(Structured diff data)
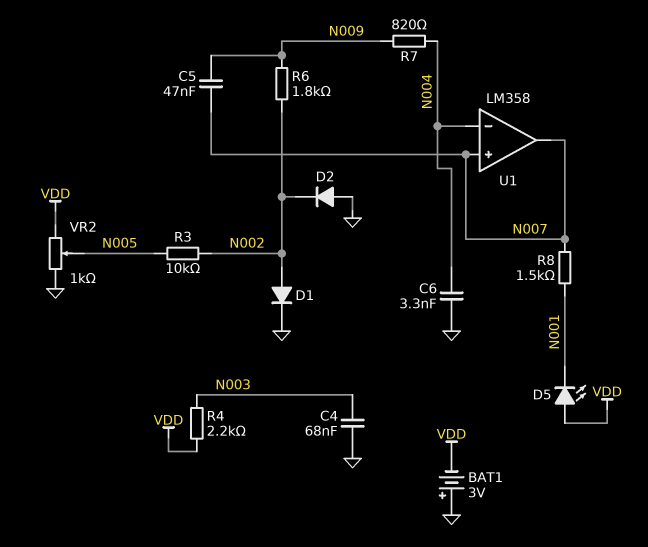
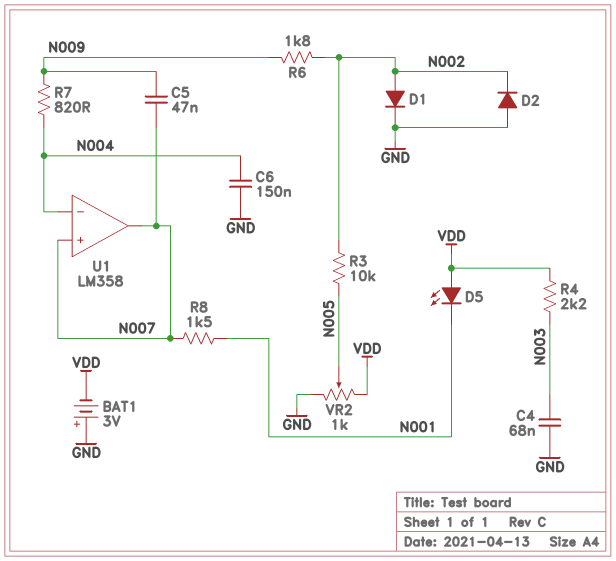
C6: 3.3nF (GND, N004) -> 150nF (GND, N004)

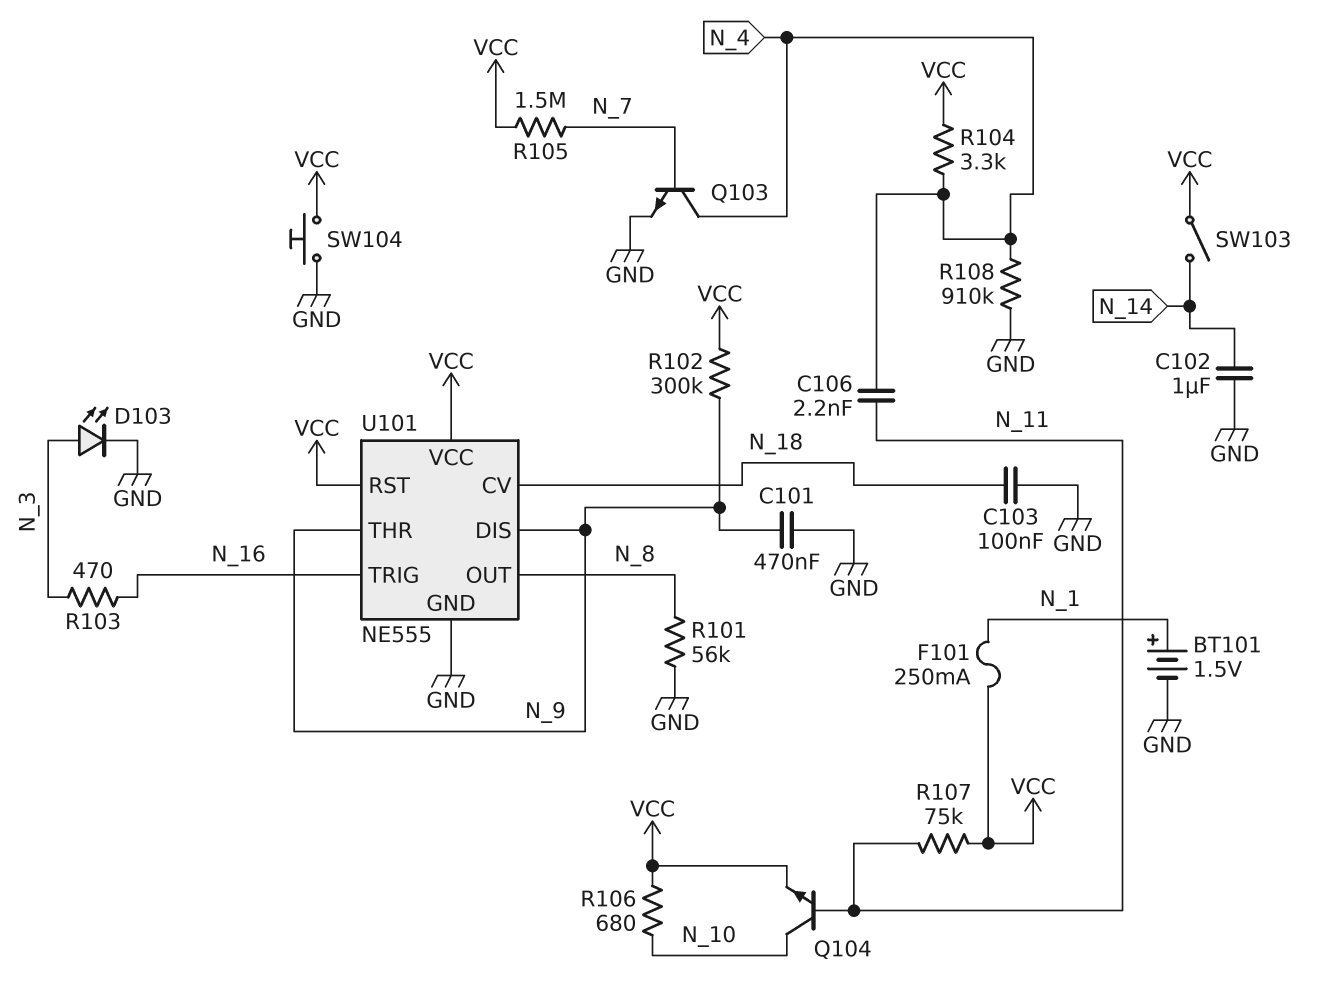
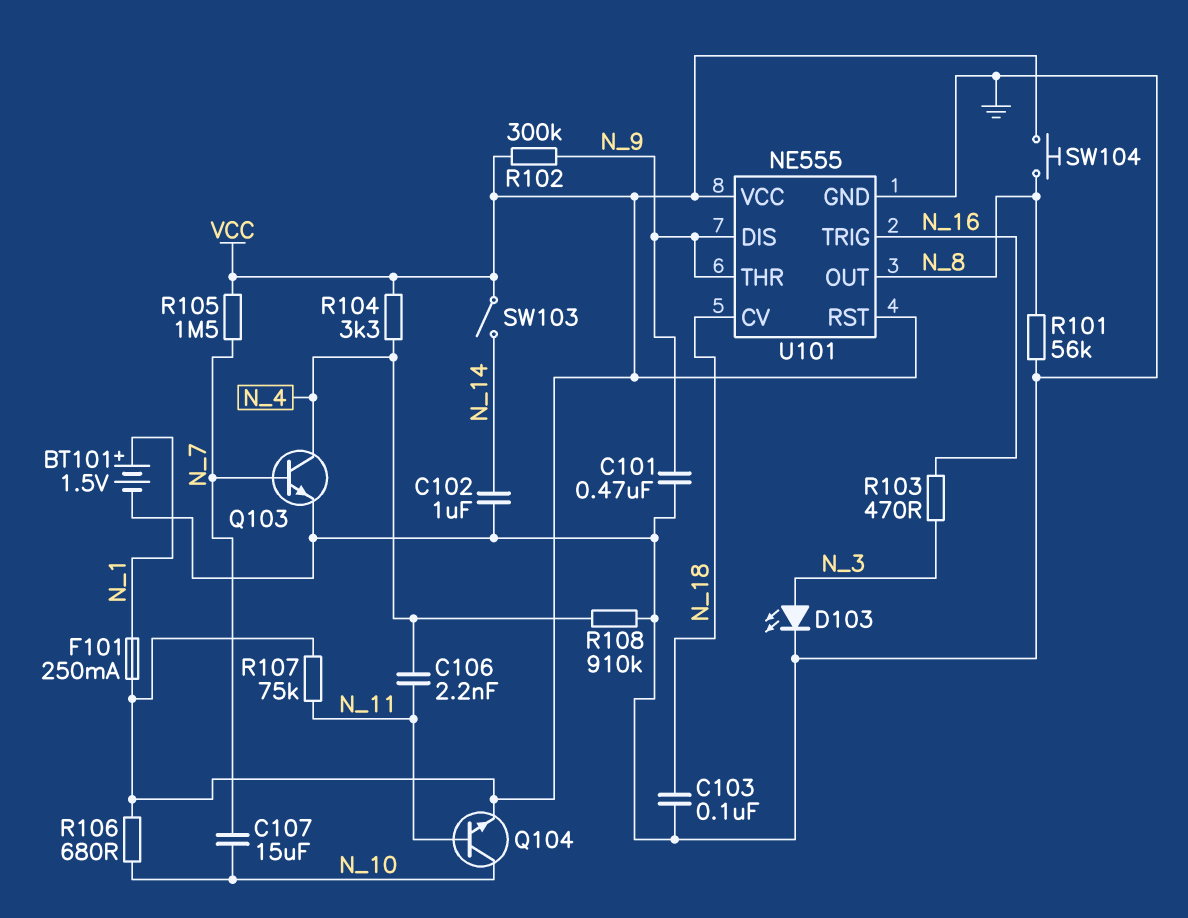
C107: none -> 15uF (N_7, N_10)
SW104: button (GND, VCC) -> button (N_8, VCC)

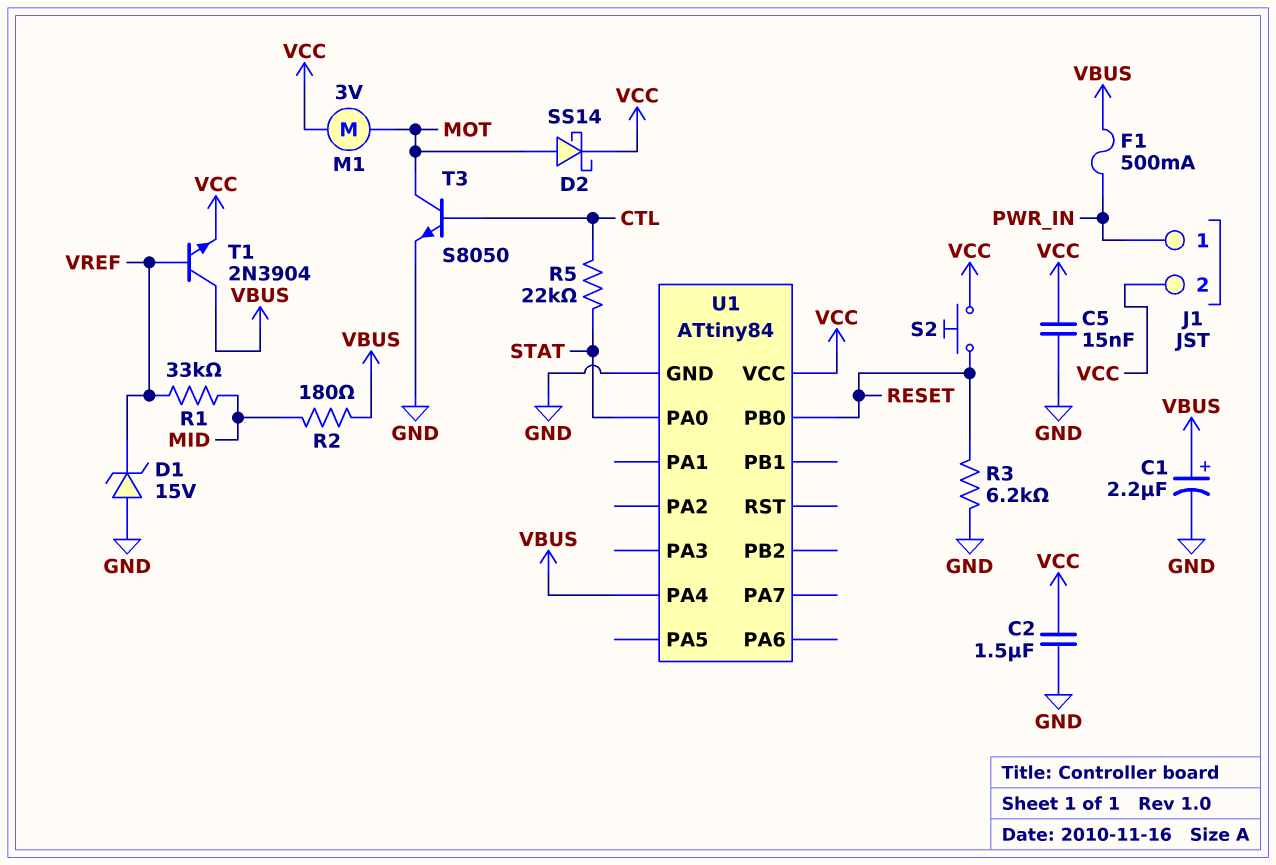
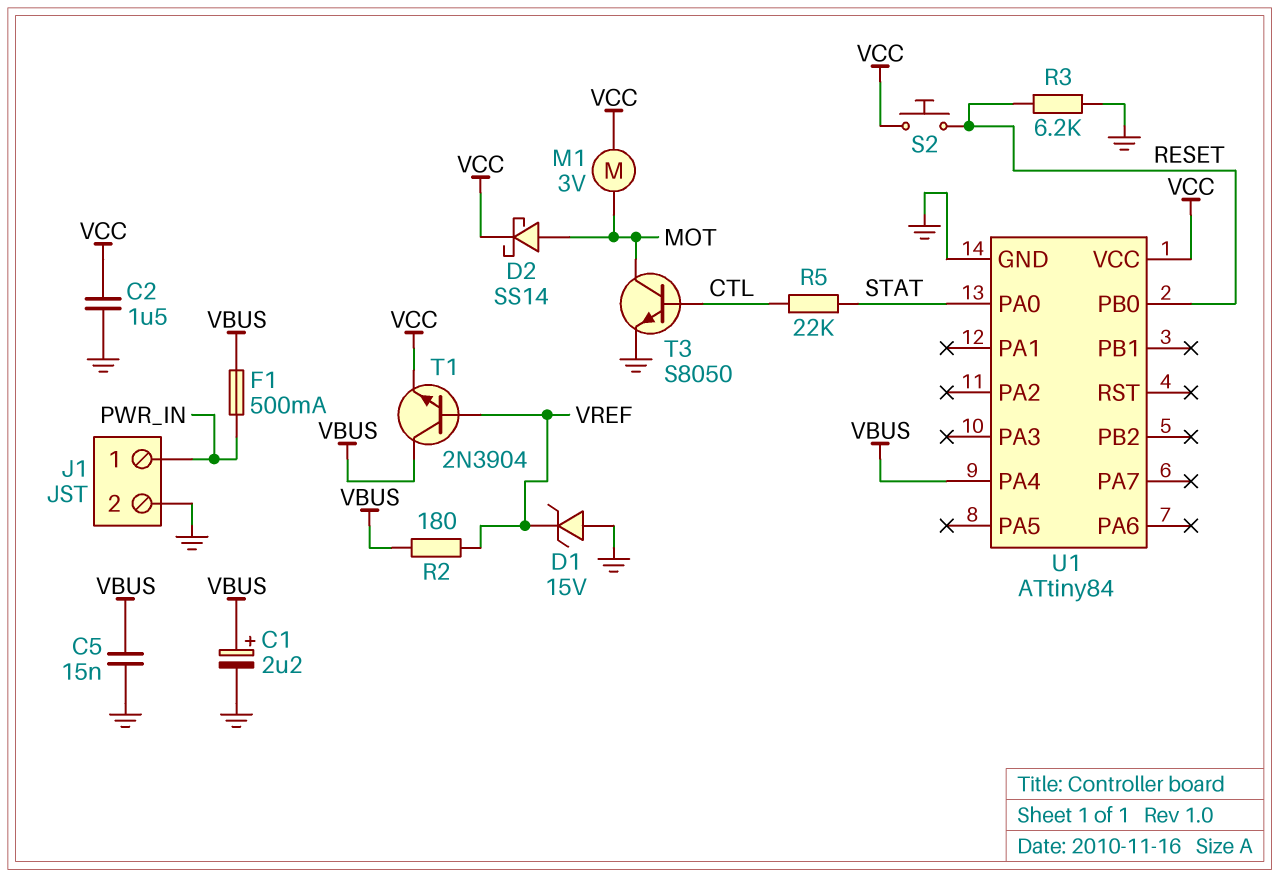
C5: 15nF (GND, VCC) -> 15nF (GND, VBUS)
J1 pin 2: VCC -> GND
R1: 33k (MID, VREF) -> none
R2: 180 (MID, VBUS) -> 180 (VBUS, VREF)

## YOUR OBJECTIVE
Pick each line holding the word "VREF" out of the data and copy it.

## ANSWER SPACE
R1: 33k (MID, VREF) -> none
R2: 180 (MID, VBUS) -> 180 (VBUS, VREF)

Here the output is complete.